● Task to complete
From the entries below, report how many lines contain the string "fish". Give only that number.

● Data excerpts

———

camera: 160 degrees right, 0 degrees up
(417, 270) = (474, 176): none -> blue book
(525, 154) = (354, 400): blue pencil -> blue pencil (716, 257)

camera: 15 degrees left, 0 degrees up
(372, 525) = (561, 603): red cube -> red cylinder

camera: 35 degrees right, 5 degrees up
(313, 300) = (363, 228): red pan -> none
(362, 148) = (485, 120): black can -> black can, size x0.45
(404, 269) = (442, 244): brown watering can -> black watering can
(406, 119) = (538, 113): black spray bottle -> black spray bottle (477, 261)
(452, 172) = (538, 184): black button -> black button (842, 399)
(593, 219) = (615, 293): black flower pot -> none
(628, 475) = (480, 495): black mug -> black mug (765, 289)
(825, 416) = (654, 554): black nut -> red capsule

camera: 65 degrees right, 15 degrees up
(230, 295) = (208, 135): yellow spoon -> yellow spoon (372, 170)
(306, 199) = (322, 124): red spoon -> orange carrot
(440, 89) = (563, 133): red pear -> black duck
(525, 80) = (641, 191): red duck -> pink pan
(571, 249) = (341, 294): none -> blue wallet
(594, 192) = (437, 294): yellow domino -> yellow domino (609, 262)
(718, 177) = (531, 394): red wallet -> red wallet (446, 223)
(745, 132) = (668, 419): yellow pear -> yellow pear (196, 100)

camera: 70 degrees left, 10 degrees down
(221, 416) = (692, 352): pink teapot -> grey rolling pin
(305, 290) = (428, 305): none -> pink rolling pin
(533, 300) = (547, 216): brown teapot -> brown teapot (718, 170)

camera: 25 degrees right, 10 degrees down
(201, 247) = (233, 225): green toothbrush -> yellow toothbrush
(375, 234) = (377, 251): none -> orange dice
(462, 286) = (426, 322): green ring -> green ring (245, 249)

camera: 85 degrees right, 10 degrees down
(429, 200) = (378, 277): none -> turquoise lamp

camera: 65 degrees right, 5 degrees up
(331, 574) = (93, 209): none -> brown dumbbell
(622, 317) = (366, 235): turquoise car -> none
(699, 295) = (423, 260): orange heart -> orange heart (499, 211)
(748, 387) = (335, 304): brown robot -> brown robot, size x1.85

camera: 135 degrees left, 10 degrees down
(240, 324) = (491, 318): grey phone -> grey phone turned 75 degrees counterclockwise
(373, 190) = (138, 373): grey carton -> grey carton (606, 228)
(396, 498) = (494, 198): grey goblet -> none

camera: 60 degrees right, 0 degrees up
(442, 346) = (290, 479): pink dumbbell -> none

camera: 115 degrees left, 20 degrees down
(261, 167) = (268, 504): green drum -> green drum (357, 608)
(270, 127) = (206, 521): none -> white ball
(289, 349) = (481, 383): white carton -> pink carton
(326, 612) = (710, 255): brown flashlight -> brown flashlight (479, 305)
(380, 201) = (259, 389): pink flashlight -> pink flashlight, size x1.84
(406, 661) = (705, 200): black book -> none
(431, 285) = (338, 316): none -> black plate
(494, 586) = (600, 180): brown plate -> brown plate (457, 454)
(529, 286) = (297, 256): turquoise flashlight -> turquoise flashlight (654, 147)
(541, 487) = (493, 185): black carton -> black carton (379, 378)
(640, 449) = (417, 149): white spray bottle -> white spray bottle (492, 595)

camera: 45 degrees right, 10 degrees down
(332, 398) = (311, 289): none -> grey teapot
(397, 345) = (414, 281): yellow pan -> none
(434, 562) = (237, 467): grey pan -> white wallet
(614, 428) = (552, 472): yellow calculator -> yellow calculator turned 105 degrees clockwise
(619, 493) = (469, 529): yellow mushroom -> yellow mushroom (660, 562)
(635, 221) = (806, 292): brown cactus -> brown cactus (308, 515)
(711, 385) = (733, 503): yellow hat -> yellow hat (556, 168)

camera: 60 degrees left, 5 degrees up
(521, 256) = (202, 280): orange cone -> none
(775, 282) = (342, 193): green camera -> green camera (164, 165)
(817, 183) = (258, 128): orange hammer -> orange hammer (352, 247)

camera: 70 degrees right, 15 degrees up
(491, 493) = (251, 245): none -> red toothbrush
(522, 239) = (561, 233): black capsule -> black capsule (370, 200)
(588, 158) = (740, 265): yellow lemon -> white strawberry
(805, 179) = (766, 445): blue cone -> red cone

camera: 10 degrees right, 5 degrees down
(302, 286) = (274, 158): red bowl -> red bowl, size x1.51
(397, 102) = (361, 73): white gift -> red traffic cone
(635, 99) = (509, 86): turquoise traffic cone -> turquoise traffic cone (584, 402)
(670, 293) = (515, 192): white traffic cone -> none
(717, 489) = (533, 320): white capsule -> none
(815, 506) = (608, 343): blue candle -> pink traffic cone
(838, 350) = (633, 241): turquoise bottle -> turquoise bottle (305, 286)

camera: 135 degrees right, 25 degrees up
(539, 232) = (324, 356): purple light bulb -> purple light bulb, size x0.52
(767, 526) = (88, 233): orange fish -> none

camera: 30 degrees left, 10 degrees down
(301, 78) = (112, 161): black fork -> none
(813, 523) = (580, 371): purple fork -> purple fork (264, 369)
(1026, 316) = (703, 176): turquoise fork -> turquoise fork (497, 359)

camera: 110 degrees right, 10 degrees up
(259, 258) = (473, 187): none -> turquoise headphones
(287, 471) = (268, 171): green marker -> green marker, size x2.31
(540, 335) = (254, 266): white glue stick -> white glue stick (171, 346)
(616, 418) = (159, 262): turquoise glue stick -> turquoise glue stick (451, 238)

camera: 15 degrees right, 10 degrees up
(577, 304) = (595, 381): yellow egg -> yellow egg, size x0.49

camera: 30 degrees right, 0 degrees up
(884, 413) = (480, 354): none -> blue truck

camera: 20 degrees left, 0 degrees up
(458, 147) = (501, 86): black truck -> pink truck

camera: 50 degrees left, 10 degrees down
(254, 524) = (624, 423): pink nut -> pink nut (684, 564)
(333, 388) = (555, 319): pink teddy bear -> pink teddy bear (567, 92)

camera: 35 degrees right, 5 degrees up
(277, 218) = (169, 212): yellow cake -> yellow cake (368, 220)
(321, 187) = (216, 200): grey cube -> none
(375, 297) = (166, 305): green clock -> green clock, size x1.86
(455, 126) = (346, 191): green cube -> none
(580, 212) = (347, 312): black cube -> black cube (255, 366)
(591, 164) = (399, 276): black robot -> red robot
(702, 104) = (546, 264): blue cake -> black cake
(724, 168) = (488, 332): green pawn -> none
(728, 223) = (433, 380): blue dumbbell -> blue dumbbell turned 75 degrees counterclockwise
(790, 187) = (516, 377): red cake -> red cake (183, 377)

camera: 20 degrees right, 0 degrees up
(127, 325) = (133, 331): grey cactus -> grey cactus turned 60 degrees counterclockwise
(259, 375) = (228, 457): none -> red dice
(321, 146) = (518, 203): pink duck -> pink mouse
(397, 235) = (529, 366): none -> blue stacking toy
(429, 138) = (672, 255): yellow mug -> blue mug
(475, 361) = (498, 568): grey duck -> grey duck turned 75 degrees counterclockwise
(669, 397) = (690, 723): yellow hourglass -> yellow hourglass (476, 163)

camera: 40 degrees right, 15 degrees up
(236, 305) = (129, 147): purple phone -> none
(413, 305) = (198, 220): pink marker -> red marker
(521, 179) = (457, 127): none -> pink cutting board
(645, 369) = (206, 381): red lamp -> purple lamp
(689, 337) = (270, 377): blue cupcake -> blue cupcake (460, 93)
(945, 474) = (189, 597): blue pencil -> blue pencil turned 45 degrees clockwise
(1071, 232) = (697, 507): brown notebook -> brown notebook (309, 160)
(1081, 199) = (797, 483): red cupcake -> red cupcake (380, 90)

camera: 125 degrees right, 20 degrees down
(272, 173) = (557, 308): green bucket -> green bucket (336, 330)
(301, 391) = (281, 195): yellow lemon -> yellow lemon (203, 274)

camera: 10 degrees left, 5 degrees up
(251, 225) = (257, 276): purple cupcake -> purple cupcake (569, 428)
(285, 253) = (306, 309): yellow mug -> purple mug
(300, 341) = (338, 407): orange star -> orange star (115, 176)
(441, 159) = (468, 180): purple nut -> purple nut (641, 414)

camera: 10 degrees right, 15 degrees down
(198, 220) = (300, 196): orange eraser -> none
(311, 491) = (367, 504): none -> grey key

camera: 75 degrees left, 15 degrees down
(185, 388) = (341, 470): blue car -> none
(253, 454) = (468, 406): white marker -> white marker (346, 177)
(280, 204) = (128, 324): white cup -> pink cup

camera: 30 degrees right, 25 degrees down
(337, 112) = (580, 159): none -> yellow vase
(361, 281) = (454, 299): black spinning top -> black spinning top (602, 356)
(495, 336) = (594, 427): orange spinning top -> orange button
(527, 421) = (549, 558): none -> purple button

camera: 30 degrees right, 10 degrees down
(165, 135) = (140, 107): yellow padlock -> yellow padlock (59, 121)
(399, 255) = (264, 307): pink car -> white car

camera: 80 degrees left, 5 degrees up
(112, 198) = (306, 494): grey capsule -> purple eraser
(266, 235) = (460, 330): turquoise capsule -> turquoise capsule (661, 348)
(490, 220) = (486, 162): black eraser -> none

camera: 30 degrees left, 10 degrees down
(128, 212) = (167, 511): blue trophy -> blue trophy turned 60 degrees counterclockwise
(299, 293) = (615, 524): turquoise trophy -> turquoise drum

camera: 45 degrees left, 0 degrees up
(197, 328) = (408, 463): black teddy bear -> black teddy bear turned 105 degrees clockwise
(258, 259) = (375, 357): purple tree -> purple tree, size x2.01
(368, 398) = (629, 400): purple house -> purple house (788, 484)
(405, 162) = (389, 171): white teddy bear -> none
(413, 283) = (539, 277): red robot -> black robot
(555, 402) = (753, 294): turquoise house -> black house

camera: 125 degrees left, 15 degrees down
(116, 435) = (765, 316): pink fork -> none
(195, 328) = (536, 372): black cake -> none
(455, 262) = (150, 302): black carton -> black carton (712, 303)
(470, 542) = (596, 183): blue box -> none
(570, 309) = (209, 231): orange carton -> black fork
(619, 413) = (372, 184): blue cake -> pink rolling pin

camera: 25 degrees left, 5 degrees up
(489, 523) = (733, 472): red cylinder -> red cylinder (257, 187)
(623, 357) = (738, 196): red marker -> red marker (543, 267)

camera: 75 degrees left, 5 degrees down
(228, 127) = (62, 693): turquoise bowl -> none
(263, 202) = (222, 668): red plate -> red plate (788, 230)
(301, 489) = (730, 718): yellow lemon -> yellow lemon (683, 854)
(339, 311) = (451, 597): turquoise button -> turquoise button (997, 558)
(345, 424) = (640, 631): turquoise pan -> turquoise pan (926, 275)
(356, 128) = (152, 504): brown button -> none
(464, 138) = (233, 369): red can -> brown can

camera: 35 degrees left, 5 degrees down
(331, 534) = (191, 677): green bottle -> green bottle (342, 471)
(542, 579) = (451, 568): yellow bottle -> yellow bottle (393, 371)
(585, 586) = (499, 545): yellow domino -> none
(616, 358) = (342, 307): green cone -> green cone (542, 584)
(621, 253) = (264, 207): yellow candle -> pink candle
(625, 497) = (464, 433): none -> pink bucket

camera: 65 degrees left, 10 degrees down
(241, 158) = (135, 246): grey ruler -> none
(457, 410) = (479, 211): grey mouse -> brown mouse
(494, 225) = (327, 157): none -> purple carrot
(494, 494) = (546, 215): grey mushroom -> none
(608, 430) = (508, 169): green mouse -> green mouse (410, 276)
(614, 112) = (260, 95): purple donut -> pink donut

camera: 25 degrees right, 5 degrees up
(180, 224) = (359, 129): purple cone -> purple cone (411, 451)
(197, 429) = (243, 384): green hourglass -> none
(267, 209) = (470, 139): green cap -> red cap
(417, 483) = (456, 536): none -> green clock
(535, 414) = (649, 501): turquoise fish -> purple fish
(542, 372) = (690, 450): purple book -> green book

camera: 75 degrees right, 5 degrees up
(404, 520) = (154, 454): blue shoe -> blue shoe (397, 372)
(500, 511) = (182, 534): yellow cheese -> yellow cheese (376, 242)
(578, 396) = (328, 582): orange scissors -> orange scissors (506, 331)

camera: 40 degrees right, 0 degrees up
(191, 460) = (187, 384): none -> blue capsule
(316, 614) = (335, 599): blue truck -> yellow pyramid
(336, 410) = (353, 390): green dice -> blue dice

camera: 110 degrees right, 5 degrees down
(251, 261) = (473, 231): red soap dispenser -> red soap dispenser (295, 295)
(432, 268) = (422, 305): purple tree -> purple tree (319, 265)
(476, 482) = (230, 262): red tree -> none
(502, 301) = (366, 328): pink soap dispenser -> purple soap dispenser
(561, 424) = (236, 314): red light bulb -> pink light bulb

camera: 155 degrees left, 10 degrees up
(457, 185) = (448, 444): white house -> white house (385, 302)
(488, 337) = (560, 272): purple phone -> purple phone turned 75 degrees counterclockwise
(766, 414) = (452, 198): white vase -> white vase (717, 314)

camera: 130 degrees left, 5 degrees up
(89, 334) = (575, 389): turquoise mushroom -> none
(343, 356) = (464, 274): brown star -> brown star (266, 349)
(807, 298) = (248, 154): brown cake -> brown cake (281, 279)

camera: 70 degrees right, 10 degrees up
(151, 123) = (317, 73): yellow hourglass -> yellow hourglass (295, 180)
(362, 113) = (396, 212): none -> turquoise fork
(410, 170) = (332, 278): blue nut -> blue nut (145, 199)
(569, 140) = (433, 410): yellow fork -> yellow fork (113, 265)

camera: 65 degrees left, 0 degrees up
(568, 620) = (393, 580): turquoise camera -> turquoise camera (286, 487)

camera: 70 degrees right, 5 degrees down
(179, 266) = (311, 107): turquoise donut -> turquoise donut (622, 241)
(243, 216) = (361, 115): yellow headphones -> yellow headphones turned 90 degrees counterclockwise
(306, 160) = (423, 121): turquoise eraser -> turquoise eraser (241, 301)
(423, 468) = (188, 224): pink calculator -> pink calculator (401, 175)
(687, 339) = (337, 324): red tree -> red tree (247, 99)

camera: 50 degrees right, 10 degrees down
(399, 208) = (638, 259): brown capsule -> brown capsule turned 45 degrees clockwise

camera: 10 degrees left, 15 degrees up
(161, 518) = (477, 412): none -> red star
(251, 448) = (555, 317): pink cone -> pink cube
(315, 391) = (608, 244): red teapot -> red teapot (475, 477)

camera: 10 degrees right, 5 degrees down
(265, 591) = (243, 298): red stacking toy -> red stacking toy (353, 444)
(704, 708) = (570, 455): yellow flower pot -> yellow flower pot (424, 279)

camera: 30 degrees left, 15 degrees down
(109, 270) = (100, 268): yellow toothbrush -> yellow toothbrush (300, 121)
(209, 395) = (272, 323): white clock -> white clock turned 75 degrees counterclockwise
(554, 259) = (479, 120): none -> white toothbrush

———

● Result of this exercise
2